*** Begin section ***

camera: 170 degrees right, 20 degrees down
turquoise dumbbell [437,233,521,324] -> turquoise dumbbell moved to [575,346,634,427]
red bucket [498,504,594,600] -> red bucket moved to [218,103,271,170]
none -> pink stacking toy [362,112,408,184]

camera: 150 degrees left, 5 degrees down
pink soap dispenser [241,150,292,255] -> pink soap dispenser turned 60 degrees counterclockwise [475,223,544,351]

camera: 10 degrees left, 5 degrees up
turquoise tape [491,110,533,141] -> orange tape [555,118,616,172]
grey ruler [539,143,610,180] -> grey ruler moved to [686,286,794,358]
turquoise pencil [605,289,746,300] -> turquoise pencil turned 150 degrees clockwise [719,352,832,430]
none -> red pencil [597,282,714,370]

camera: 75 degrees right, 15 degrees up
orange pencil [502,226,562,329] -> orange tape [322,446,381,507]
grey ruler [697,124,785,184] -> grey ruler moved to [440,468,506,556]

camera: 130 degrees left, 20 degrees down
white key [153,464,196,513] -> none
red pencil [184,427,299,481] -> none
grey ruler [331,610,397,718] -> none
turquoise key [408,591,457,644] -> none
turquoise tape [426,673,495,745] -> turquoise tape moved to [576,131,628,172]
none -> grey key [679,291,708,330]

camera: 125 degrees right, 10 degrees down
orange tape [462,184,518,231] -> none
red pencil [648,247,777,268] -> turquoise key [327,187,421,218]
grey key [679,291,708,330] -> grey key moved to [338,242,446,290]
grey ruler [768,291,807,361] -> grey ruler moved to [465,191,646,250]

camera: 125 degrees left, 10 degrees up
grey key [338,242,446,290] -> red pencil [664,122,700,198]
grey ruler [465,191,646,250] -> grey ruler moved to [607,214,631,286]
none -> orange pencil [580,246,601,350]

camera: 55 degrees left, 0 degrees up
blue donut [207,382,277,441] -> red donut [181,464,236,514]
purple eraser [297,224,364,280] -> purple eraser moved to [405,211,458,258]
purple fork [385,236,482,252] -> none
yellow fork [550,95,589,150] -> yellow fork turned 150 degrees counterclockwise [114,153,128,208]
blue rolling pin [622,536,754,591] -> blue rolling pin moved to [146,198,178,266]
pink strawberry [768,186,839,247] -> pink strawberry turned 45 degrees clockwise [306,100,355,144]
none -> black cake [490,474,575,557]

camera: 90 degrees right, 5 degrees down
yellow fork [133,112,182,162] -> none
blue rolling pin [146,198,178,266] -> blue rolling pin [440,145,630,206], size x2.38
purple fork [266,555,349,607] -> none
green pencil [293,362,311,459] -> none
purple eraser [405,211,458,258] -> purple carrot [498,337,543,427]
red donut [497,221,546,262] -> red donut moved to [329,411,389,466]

*** End section ***

_WHAT YOU HAVE TO DO_
An exact copy of every record is required here.

_RESPONSE BOX_
camera: 170 degrees right, 20 degrees down
turquoise dumbbell [437,233,521,324] -> turquoise dumbbell moved to [575,346,634,427]
red bucket [498,504,594,600] -> red bucket moved to [218,103,271,170]
none -> pink stacking toy [362,112,408,184]

camera: 150 degrees left, 5 degrees down
pink soap dispenser [241,150,292,255] -> pink soap dispenser turned 60 degrees counterclockwise [475,223,544,351]

camera: 10 degrees left, 5 degrees up
turquoise tape [491,110,533,141] -> orange tape [555,118,616,172]
grey ruler [539,143,610,180] -> grey ruler moved to [686,286,794,358]
turquoise pencil [605,289,746,300] -> turquoise pencil turned 150 degrees clockwise [719,352,832,430]
none -> red pencil [597,282,714,370]

camera: 75 degrees right, 15 degrees up
orange pencil [502,226,562,329] -> orange tape [322,446,381,507]
grey ruler [697,124,785,184] -> grey ruler moved to [440,468,506,556]

camera: 130 degrees left, 20 degrees down
white key [153,464,196,513] -> none
red pencil [184,427,299,481] -> none
grey ruler [331,610,397,718] -> none
turquoise key [408,591,457,644] -> none
turquoise tape [426,673,495,745] -> turquoise tape moved to [576,131,628,172]
none -> grey key [679,291,708,330]

camera: 125 degrees right, 10 degrees down
orange tape [462,184,518,231] -> none
red pencil [648,247,777,268] -> turquoise key [327,187,421,218]
grey key [679,291,708,330] -> grey key moved to [338,242,446,290]
grey ruler [768,291,807,361] -> grey ruler moved to [465,191,646,250]

camera: 125 degrees left, 10 degrees up
grey key [338,242,446,290] -> red pencil [664,122,700,198]
grey ruler [465,191,646,250] -> grey ruler moved to [607,214,631,286]
none -> orange pencil [580,246,601,350]

camera: 55 degrees left, 0 degrees up
blue donut [207,382,277,441] -> red donut [181,464,236,514]
purple eraser [297,224,364,280] -> purple eraser moved to [405,211,458,258]
purple fork [385,236,482,252] -> none
yellow fork [550,95,589,150] -> yellow fork turned 150 degrees counterclockwise [114,153,128,208]
blue rolling pin [622,536,754,591] -> blue rolling pin moved to [146,198,178,266]
pink strawberry [768,186,839,247] -> pink strawberry turned 45 degrees clockwise [306,100,355,144]
none -> black cake [490,474,575,557]

camera: 90 degrees right, 5 degrees down
yellow fork [133,112,182,162] -> none
blue rolling pin [146,198,178,266] -> blue rolling pin [440,145,630,206], size x2.38
purple fork [266,555,349,607] -> none
green pencil [293,362,311,459] -> none
purple eraser [405,211,458,258] -> purple carrot [498,337,543,427]
red donut [497,221,546,262] -> red donut moved to [329,411,389,466]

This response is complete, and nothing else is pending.